BEGIN

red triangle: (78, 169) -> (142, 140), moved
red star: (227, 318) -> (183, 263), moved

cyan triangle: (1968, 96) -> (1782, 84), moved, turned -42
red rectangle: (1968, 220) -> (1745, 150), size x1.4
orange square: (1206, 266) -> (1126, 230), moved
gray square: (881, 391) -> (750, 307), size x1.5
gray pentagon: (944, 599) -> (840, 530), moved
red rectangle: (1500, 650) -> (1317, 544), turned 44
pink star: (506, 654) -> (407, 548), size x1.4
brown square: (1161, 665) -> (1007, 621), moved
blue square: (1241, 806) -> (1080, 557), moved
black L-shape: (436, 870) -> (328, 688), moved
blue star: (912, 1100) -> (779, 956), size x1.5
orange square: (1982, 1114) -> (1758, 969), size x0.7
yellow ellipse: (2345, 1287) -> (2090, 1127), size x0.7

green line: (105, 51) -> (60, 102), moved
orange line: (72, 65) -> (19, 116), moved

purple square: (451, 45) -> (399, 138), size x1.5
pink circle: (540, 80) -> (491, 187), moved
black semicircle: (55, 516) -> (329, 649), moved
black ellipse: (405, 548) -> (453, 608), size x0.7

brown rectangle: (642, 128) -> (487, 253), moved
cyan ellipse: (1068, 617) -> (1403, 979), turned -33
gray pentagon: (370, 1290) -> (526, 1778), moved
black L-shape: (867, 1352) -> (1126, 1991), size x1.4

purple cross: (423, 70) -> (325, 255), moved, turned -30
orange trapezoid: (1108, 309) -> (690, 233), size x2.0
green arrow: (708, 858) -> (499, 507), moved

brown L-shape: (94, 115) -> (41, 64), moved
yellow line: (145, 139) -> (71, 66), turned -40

END

AIM OF THE TASK:
Please copy the material above without changing a single word.

RESPONSE AREA:
red triangle: (78, 169) -> (142, 140), moved
red star: (227, 318) -> (183, 263), moved

cyan triangle: (1968, 96) -> (1782, 84), moved, turned -42
red rectangle: (1968, 220) -> (1745, 150), size x1.4
orange square: (1206, 266) -> (1126, 230), moved
gray square: (881, 391) -> (750, 307), size x1.5
gray pentagon: (944, 599) -> (840, 530), moved
red rectangle: (1500, 650) -> (1317, 544), turned 44
pink star: (506, 654) -> (407, 548), size x1.4
brown square: (1161, 665) -> (1007, 621), moved
blue square: (1241, 806) -> (1080, 557), moved
black L-shape: (436, 870) -> (328, 688), moved
blue star: (912, 1100) -> (779, 956), size x1.5
orange square: (1982, 1114) -> (1758, 969), size x0.7
yellow ellipse: (2345, 1287) -> (2090, 1127), size x0.7

green line: (105, 51) -> (60, 102), moved
orange line: (72, 65) -> (19, 116), moved

purple square: (451, 45) -> (399, 138), size x1.5
pink circle: (540, 80) -> (491, 187), moved
black semicircle: (55, 516) -> (329, 649), moved
black ellipse: (405, 548) -> (453, 608), size x0.7

brown rectangle: (642, 128) -> (487, 253), moved
cyan ellipse: (1068, 617) -> (1403, 979), turned -33
gray pentagon: (370, 1290) -> (526, 1778), moved
black L-shape: (867, 1352) -> (1126, 1991), size x1.4

purple cross: (423, 70) -> (325, 255), moved, turned -30
orange trapezoid: (1108, 309) -> (690, 233), size x2.0
green arrow: (708, 858) -> (499, 507), moved

brown L-shape: (94, 115) -> (41, 64), moved
yellow line: (145, 139) -> (71, 66), turned -40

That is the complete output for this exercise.